What you are asked to do →
Would you write out the data below exactly, with every line intact?

Data for the task →
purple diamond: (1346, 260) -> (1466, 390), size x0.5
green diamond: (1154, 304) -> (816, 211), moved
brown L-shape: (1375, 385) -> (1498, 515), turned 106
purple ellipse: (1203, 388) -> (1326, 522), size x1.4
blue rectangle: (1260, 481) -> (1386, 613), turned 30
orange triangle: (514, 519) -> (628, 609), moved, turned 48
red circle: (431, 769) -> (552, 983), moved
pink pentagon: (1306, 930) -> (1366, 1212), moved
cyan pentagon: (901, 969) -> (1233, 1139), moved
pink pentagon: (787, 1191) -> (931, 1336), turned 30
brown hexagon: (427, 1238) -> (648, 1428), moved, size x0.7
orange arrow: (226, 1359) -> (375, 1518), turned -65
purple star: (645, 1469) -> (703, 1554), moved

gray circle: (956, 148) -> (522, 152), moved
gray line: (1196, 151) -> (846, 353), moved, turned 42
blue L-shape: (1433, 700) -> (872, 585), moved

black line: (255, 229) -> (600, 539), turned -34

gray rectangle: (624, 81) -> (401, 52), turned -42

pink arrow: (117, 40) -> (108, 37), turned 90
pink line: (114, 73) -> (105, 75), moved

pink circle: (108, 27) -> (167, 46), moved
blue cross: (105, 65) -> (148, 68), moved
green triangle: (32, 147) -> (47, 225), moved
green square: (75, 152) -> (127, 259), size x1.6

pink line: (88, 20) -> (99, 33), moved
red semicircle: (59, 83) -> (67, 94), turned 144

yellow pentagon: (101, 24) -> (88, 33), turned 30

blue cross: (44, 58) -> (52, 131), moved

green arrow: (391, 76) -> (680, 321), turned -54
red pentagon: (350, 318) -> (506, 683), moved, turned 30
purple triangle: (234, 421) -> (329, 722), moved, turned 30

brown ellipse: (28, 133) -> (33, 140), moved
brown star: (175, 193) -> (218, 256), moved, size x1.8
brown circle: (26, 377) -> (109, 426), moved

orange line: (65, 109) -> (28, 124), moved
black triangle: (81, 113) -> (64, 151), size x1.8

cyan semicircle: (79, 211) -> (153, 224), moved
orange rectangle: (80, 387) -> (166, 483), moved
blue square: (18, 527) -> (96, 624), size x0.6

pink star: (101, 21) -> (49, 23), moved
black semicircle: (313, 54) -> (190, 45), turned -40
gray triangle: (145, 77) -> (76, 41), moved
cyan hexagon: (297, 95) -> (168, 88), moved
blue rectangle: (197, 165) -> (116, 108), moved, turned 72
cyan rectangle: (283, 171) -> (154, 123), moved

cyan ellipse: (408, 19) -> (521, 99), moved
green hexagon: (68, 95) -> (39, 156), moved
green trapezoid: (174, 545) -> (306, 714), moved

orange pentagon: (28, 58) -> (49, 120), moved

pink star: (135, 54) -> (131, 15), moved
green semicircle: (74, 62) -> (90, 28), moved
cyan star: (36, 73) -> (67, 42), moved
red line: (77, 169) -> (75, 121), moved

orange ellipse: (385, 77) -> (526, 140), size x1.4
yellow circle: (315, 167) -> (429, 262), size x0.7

Solution to this problem →
purple diamond: (1346, 260) -> (1466, 390), size x0.5
green diamond: (1154, 304) -> (816, 211), moved
brown L-shape: (1375, 385) -> (1498, 515), turned 106
purple ellipse: (1203, 388) -> (1326, 522), size x1.4
blue rectangle: (1260, 481) -> (1386, 613), turned 30
orange triangle: (514, 519) -> (628, 609), moved, turned 48
red circle: (431, 769) -> (552, 983), moved
pink pentagon: (1306, 930) -> (1366, 1212), moved
cyan pentagon: (901, 969) -> (1233, 1139), moved
pink pentagon: (787, 1191) -> (931, 1336), turned 30
brown hexagon: (427, 1238) -> (648, 1428), moved, size x0.7
orange arrow: (226, 1359) -> (375, 1518), turned -65
purple star: (645, 1469) -> (703, 1554), moved

gray circle: (956, 148) -> (522, 152), moved
gray line: (1196, 151) -> (846, 353), moved, turned 42
blue L-shape: (1433, 700) -> (872, 585), moved

black line: (255, 229) -> (600, 539), turned -34

gray rectangle: (624, 81) -> (401, 52), turned -42

pink arrow: (117, 40) -> (108, 37), turned 90
pink line: (114, 73) -> (105, 75), moved

pink circle: (108, 27) -> (167, 46), moved
blue cross: (105, 65) -> (148, 68), moved
green triangle: (32, 147) -> (47, 225), moved
green square: (75, 152) -> (127, 259), size x1.6

pink line: (88, 20) -> (99, 33), moved
red semicircle: (59, 83) -> (67, 94), turned 144

yellow pentagon: (101, 24) -> (88, 33), turned 30

blue cross: (44, 58) -> (52, 131), moved

green arrow: (391, 76) -> (680, 321), turned -54
red pentagon: (350, 318) -> (506, 683), moved, turned 30
purple triangle: (234, 421) -> (329, 722), moved, turned 30

brown ellipse: (28, 133) -> (33, 140), moved
brown star: (175, 193) -> (218, 256), moved, size x1.8
brown circle: (26, 377) -> (109, 426), moved

orange line: (65, 109) -> (28, 124), moved
black triangle: (81, 113) -> (64, 151), size x1.8

cyan semicircle: (79, 211) -> (153, 224), moved
orange rectangle: (80, 387) -> (166, 483), moved
blue square: (18, 527) -> (96, 624), size x0.6

pink star: (101, 21) -> (49, 23), moved
black semicircle: (313, 54) -> (190, 45), turned -40
gray triangle: (145, 77) -> (76, 41), moved
cyan hexagon: (297, 95) -> (168, 88), moved
blue rectangle: (197, 165) -> (116, 108), moved, turned 72
cyan rectangle: (283, 171) -> (154, 123), moved

cyan ellipse: (408, 19) -> (521, 99), moved
green hexagon: (68, 95) -> (39, 156), moved
green trapezoid: (174, 545) -> (306, 714), moved

orange pentagon: (28, 58) -> (49, 120), moved

pink star: (135, 54) -> (131, 15), moved
green semicircle: (74, 62) -> (90, 28), moved
cyan star: (36, 73) -> (67, 42), moved
red line: (77, 169) -> (75, 121), moved

orange ellipse: (385, 77) -> (526, 140), size x1.4
yellow circle: (315, 167) -> (429, 262), size x0.7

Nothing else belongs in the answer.